[[ Exercise input open ]]

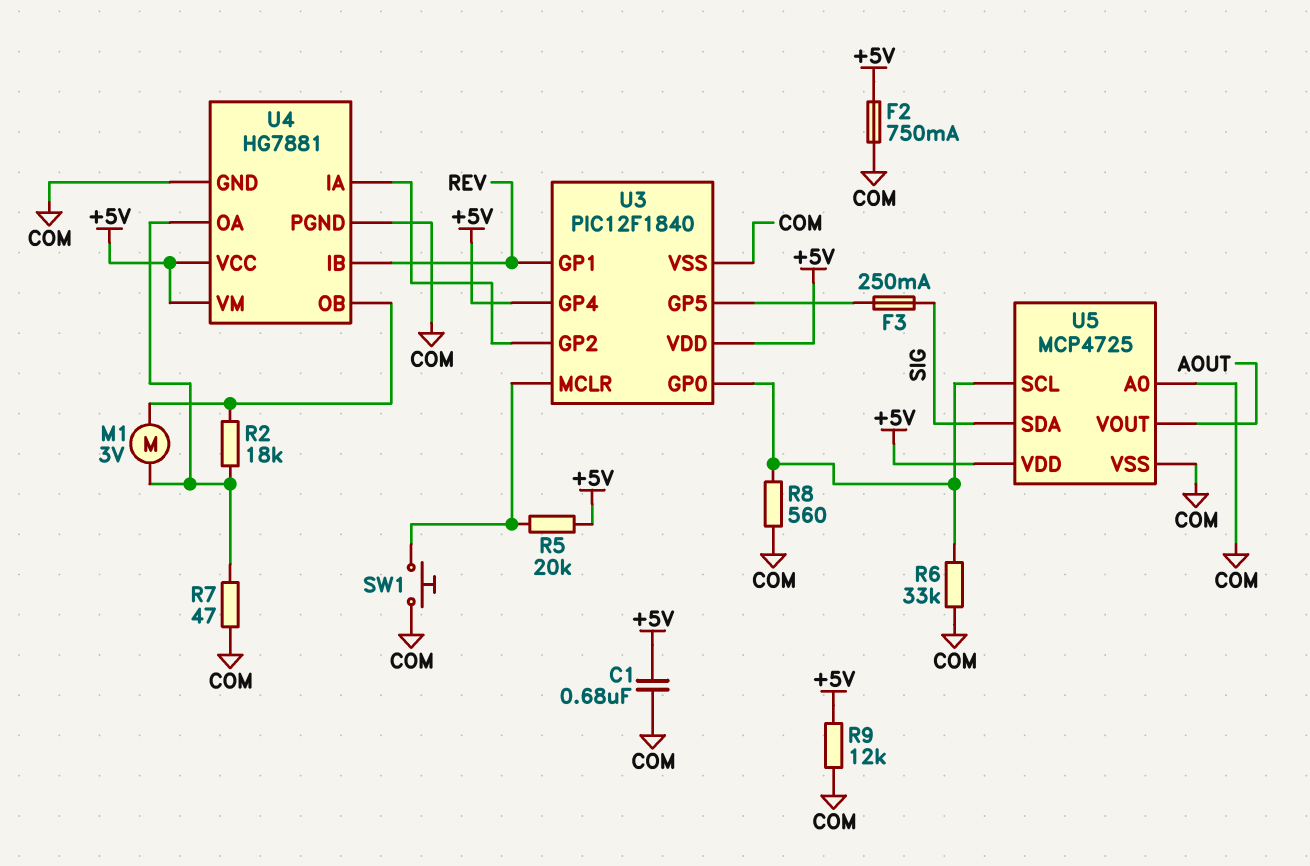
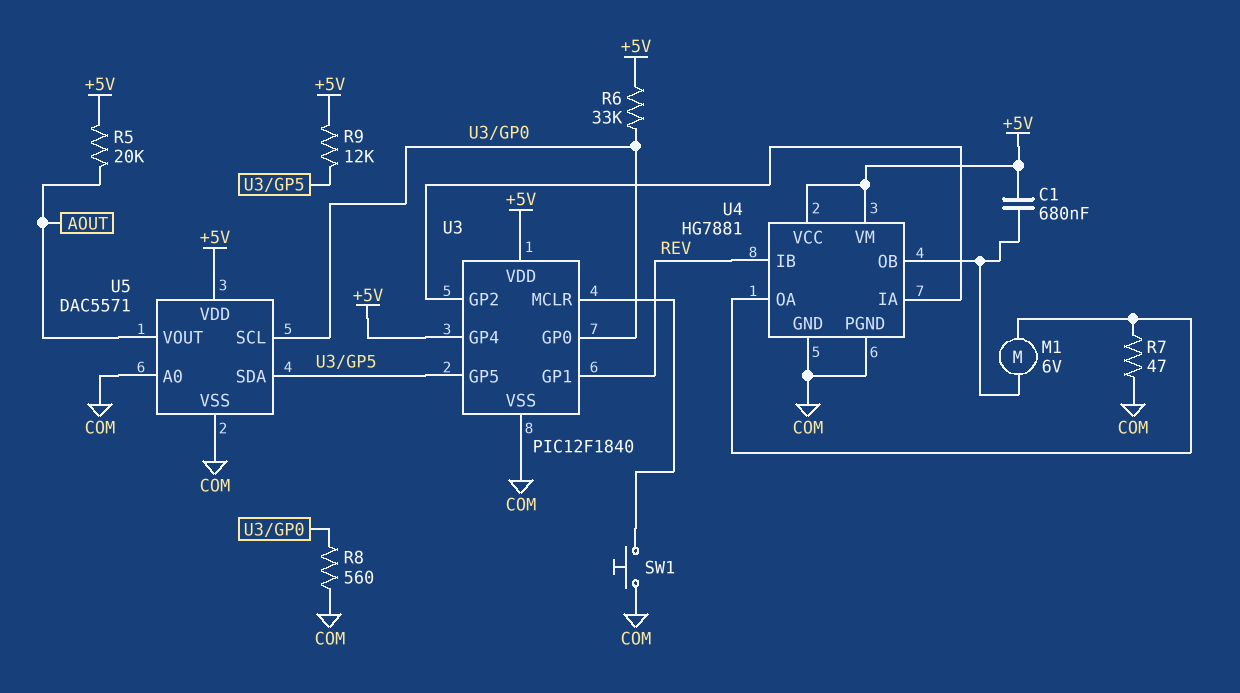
C1: 680nF (+5V, COM) -> 680nF (+5V, U4/OB)
F2: 750mA (+5V, COM) -> none
F3: 250mA (SIG, U3/GP5) -> none
M1: motor 3V (U4/OA, U4/OB) -> motor 6V (U4/OA, U4/OB)
R2: 18k (U4/OA, U4/OB) -> none
R5: 20k (+5V, U3/MCLR) -> 20k (+5V, AOUT)
R6: 33k (COM, U3/GP0) -> 33k (+5V, U3/GP0)
R9: 12k (+5V, COM) -> 12k (+5V, U3/GP5)
U5: MCP4725 -> DAC5571
U5 pin SDA: SIG -> U3/GP5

[[ Exercise input closed ]]

Brief –
Would it be possible to copy the material exactly, excluding the images?

Reply to the task –
C1: 680nF (+5V, COM) -> 680nF (+5V, U4/OB)
F2: 750mA (+5V, COM) -> none
F3: 250mA (SIG, U3/GP5) -> none
M1: motor 3V (U4/OA, U4/OB) -> motor 6V (U4/OA, U4/OB)
R2: 18k (U4/OA, U4/OB) -> none
R5: 20k (+5V, U3/MCLR) -> 20k (+5V, AOUT)
R6: 33k (COM, U3/GP0) -> 33k (+5V, U3/GP0)
R9: 12k (+5V, COM) -> 12k (+5V, U3/GP5)
U5: MCP4725 -> DAC5571
U5 pin SDA: SIG -> U3/GP5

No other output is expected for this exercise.